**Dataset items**
===============

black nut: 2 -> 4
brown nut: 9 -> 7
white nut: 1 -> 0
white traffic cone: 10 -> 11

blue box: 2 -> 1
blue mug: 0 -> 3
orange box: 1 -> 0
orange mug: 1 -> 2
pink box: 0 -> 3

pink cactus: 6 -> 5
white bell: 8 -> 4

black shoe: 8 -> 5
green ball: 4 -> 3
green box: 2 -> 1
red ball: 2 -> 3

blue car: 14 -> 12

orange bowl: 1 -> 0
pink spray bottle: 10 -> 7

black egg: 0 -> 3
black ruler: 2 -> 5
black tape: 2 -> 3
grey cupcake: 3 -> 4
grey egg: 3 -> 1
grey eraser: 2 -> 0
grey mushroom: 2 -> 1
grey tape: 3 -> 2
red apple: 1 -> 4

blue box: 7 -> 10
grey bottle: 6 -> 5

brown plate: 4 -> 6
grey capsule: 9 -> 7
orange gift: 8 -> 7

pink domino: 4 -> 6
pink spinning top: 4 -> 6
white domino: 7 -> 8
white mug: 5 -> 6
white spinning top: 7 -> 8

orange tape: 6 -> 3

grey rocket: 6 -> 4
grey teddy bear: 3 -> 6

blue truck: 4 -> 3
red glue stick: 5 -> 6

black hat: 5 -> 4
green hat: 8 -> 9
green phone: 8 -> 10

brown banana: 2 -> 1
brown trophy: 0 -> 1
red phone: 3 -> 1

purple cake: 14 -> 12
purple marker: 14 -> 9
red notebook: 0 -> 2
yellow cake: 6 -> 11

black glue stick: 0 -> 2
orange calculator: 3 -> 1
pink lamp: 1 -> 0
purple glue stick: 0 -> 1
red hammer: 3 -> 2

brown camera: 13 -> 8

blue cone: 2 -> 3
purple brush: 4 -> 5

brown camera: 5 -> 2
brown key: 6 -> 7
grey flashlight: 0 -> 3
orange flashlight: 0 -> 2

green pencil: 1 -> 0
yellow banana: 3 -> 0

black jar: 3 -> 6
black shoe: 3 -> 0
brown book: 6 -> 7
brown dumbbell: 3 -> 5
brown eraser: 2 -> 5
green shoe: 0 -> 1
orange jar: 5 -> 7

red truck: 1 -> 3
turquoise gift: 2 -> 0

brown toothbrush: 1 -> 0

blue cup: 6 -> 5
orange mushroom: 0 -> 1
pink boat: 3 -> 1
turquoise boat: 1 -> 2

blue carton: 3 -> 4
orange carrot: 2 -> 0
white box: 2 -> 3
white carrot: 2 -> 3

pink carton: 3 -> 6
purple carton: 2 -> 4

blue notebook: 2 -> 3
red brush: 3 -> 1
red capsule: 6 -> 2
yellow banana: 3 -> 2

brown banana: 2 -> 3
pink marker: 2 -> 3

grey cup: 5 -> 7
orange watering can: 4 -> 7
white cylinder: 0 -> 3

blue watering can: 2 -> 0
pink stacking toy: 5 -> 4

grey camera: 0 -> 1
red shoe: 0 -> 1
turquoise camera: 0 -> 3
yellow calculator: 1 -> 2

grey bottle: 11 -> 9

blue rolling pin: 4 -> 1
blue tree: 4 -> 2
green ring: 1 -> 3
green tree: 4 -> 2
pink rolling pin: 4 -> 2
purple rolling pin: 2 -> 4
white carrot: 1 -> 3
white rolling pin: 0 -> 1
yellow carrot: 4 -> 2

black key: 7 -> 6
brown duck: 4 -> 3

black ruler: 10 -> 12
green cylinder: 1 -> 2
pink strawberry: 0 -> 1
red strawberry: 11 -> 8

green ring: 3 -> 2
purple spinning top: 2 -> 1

===============

**WORK REQUIRED**
The required answer is each line of the entries containing the string "purple".

**EXERCISE RESULT**
purple cake: 14 -> 12
purple marker: 14 -> 9
purple glue stick: 0 -> 1
purple brush: 4 -> 5
purple carton: 2 -> 4
purple rolling pin: 2 -> 4
purple spinning top: 2 -> 1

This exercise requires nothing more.